__Study material__
—————

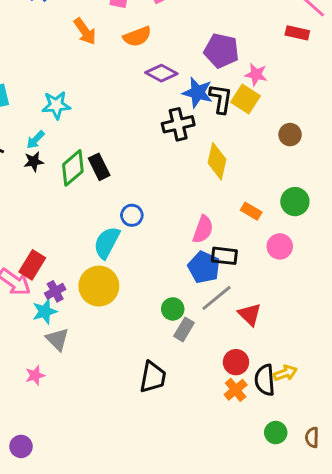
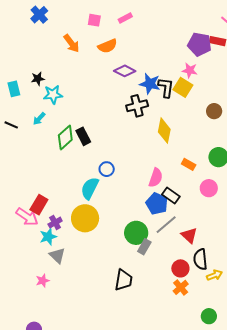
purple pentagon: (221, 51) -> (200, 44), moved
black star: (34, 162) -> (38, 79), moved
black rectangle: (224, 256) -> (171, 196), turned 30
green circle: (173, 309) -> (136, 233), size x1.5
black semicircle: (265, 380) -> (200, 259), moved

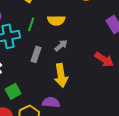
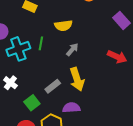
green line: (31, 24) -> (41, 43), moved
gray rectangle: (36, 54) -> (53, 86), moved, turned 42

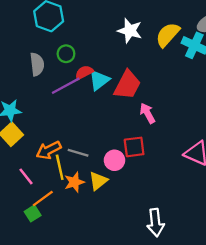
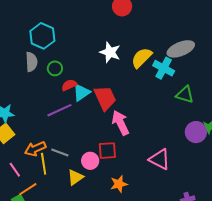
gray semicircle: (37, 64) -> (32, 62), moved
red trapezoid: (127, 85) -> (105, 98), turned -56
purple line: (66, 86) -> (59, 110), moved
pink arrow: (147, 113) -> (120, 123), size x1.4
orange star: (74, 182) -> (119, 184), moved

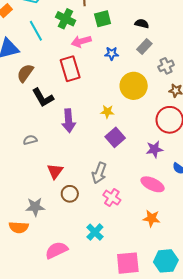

—————

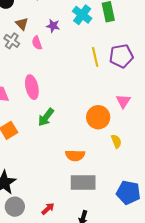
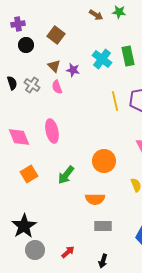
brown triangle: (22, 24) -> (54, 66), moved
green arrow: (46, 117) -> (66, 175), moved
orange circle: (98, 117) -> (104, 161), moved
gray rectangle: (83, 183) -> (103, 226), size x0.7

—————

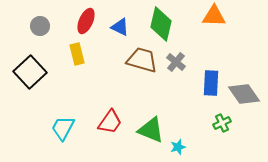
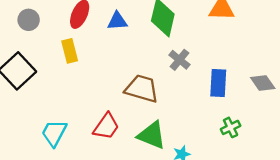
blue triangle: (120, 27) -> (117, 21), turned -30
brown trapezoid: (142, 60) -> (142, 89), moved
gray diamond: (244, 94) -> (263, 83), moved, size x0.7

—————

__Aim of the task__
For this exercise, copy every line of the data that holds "rectangle".

__Answer to the problem__
black rectangle: (224, 256) -> (171, 196), turned 30
gray rectangle: (36, 54) -> (53, 86), moved, turned 42
gray rectangle: (83, 183) -> (103, 226), size x0.7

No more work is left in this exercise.